■ TASK ITEM ■
Before you return the lines below, strip out any images and keep every word as written.

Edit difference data
§ §
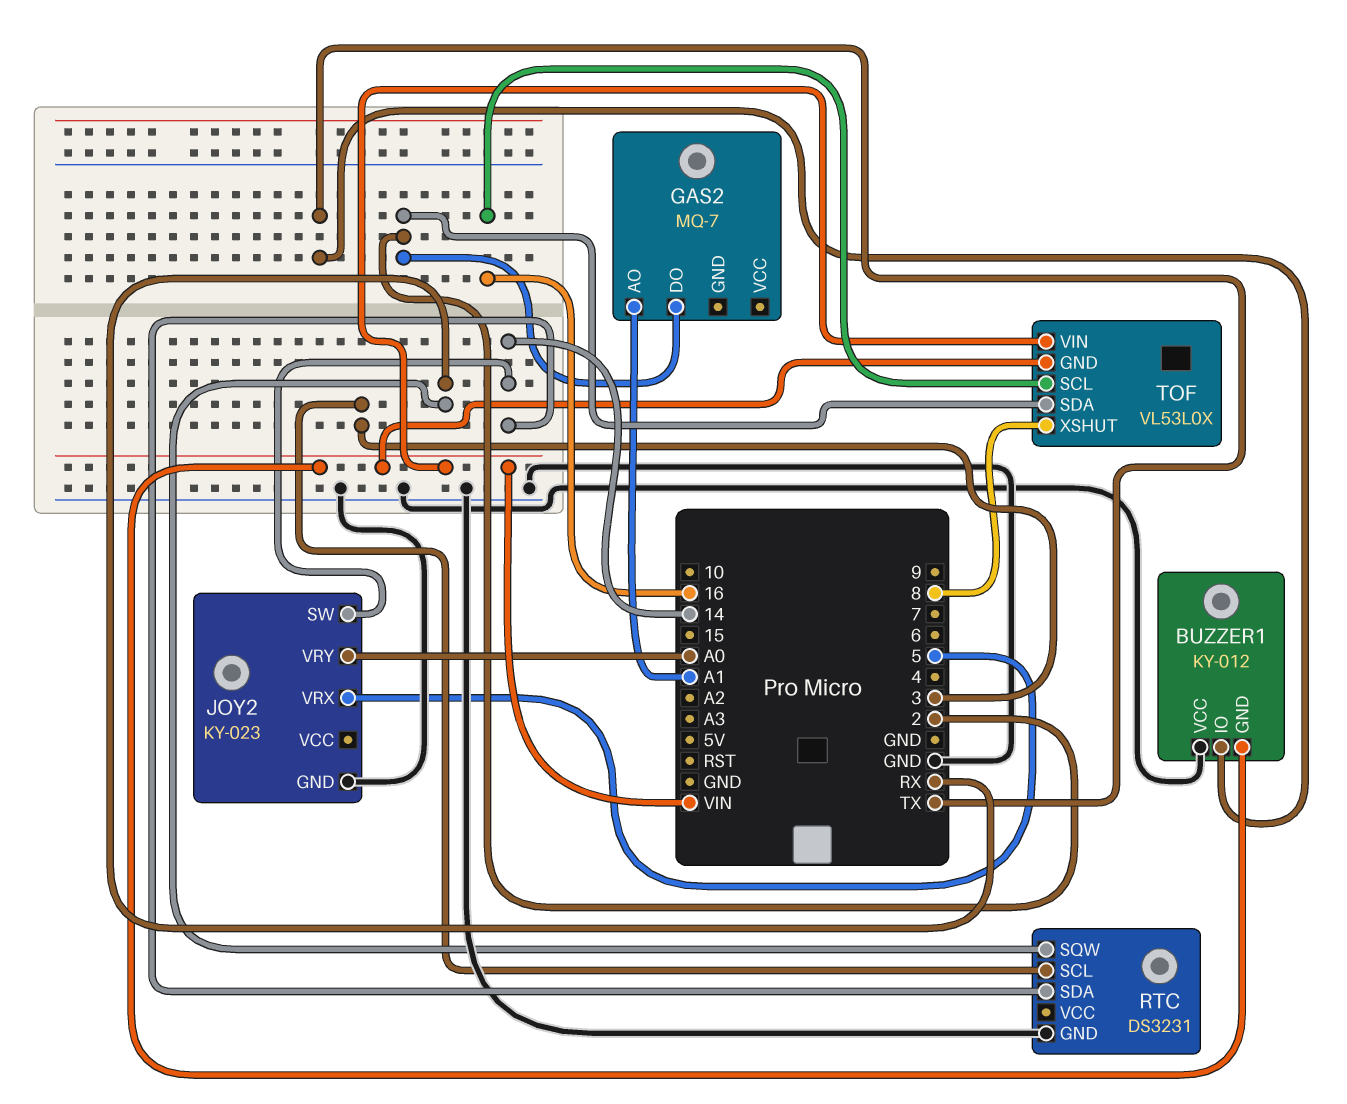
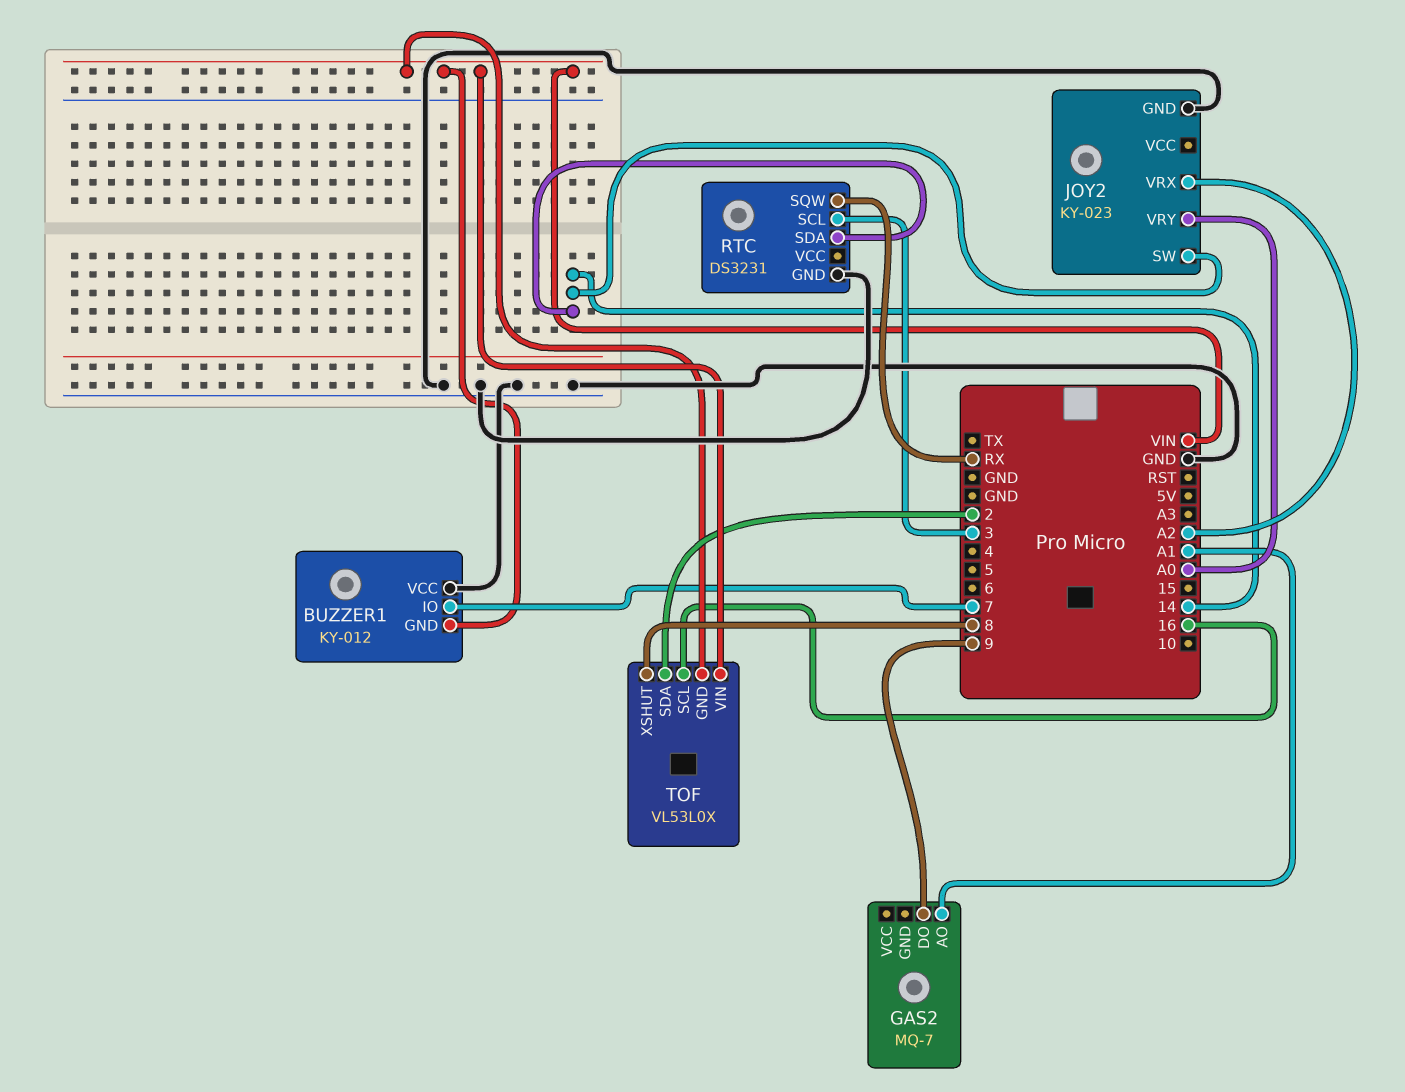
BUZZER1 pin IO: TX -> 7
GAS2 pin DO: 2 -> 9
JOY2 pin VRX: 5 -> A2

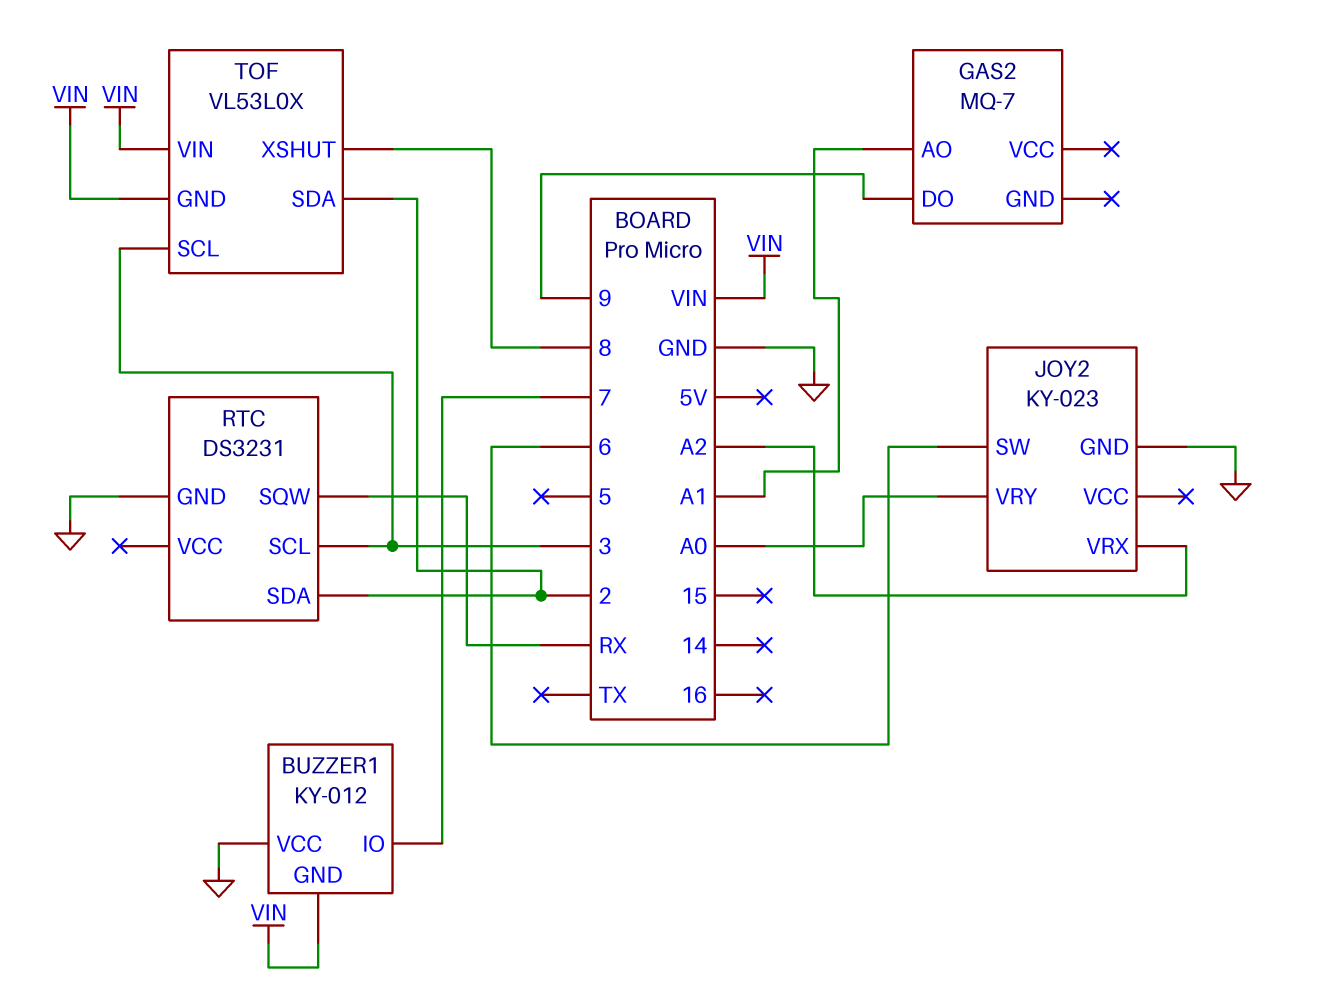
JOY2 pin SW: 14 -> 6
RTC pin SDA: 14 -> 2
TOF pin SCL: 16 -> 3

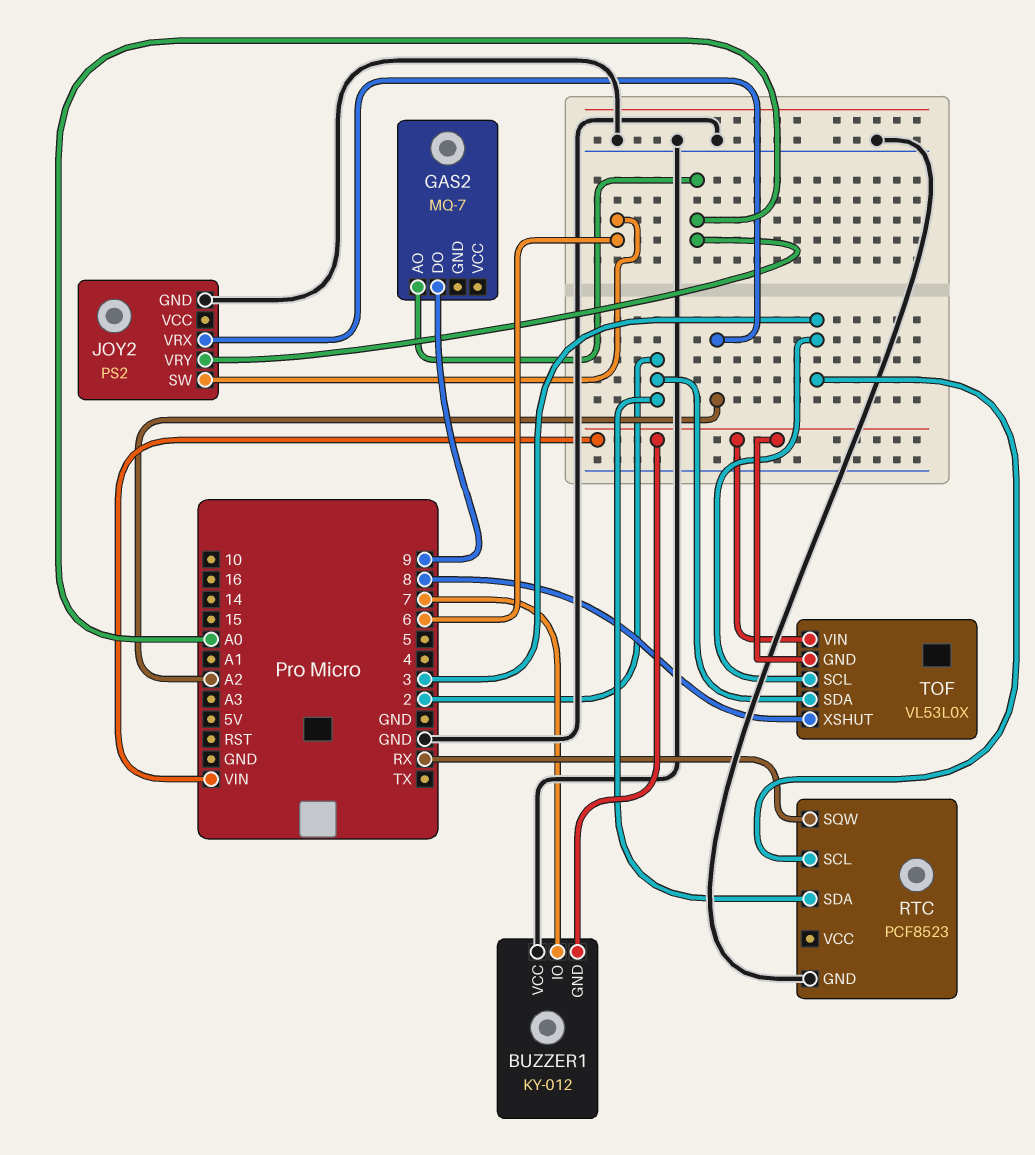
GAS2 pin AO: A1 -> A0
JOY2: KY-023 -> PS2
RTC: DS3231 -> PCF8523

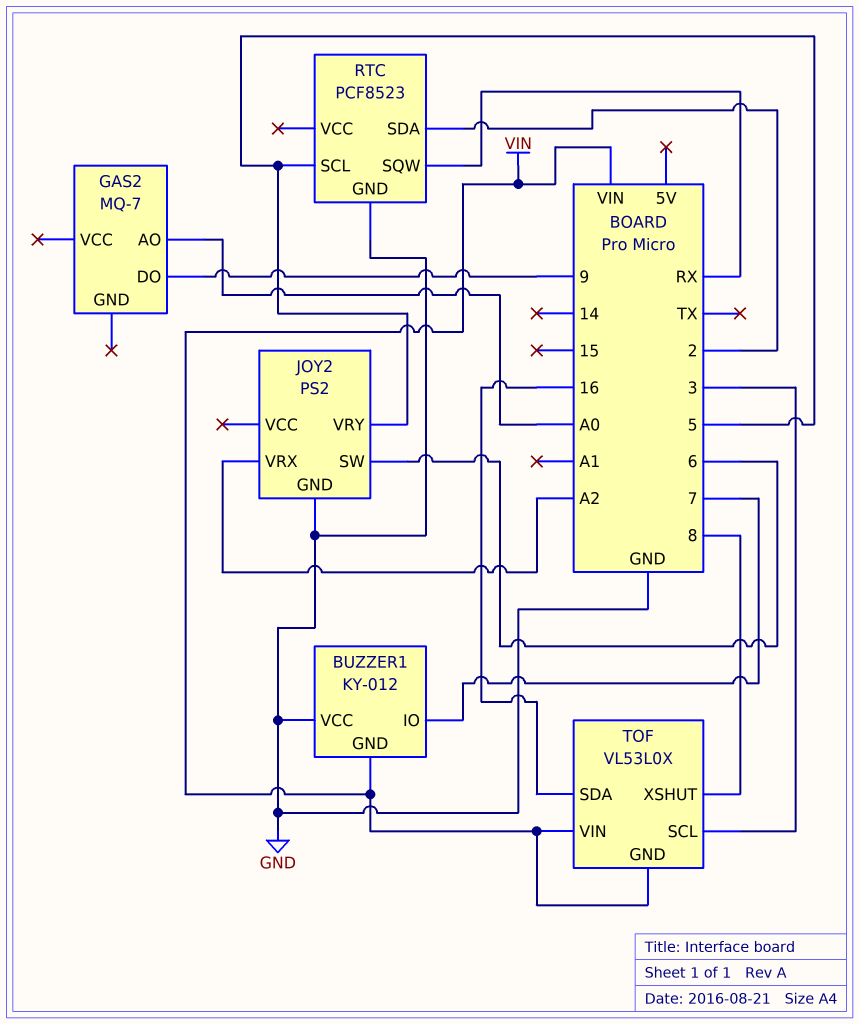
JOY2 pin VRY: A0 -> 5
RTC pin SCL: 3 -> 5
TOF pin SDA: 2 -> 16

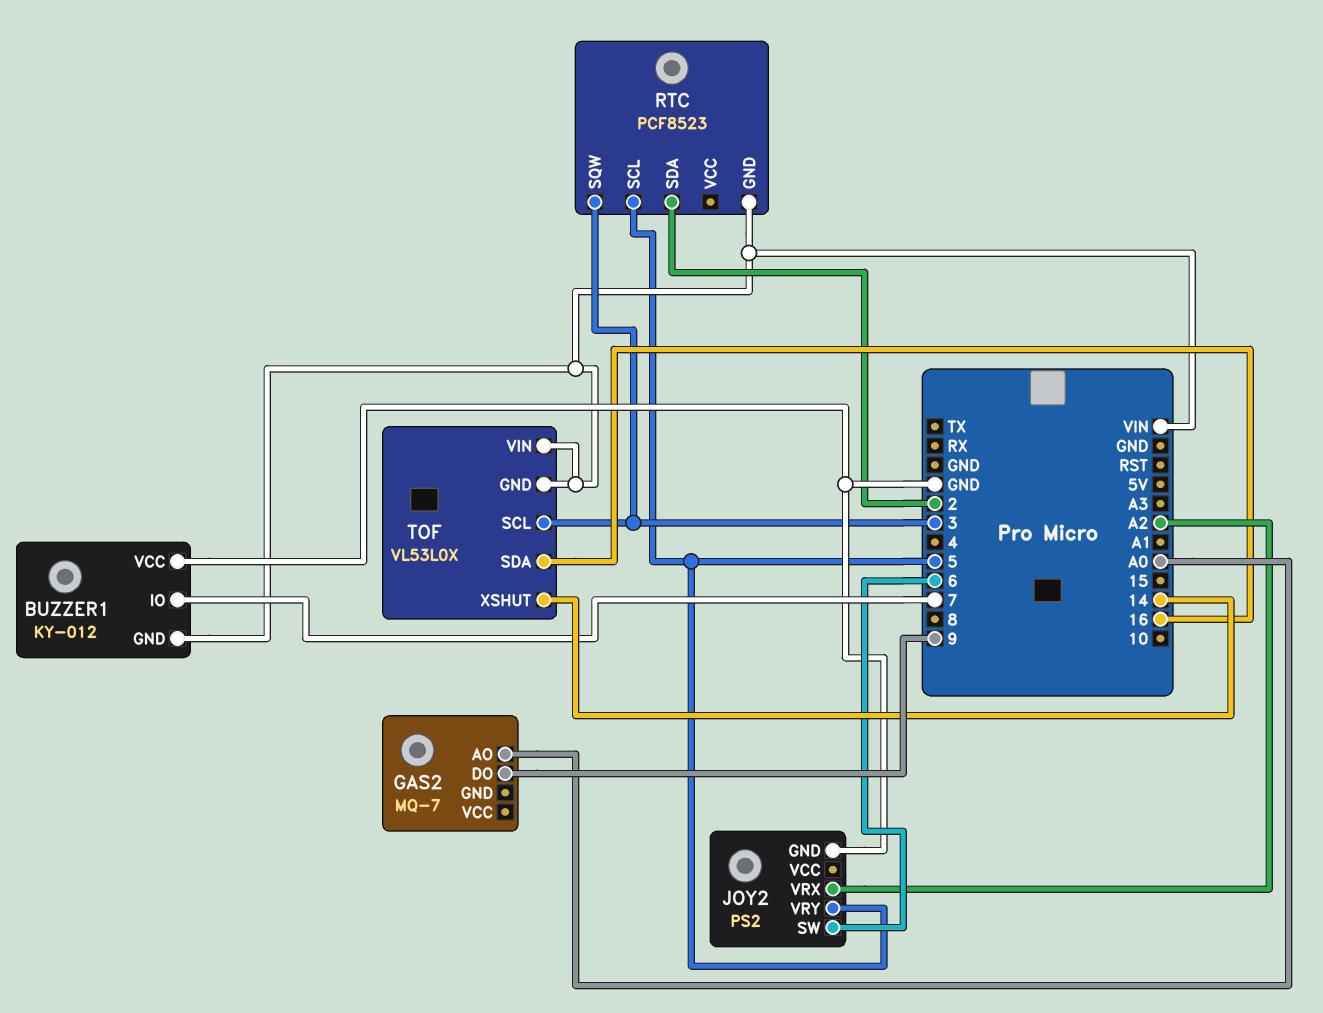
RTC pin GND: GND -> VIN
RTC pin SQW: RX -> 3
TOF pin XSHUT: 8 -> 14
§ §
■ SOLUTION TO THIS TASK ■
BUZZER1 pin IO: TX -> 7
GAS2 pin DO: 2 -> 9
JOY2 pin VRX: 5 -> A2

JOY2 pin SW: 14 -> 6
RTC pin SDA: 14 -> 2
TOF pin SCL: 16 -> 3

GAS2 pin AO: A1 -> A0
JOY2: KY-023 -> PS2
RTC: DS3231 -> PCF8523

JOY2 pin VRY: A0 -> 5
RTC pin SCL: 3 -> 5
TOF pin SDA: 2 -> 16

RTC pin GND: GND -> VIN
RTC pin SQW: RX -> 3
TOF pin XSHUT: 8 -> 14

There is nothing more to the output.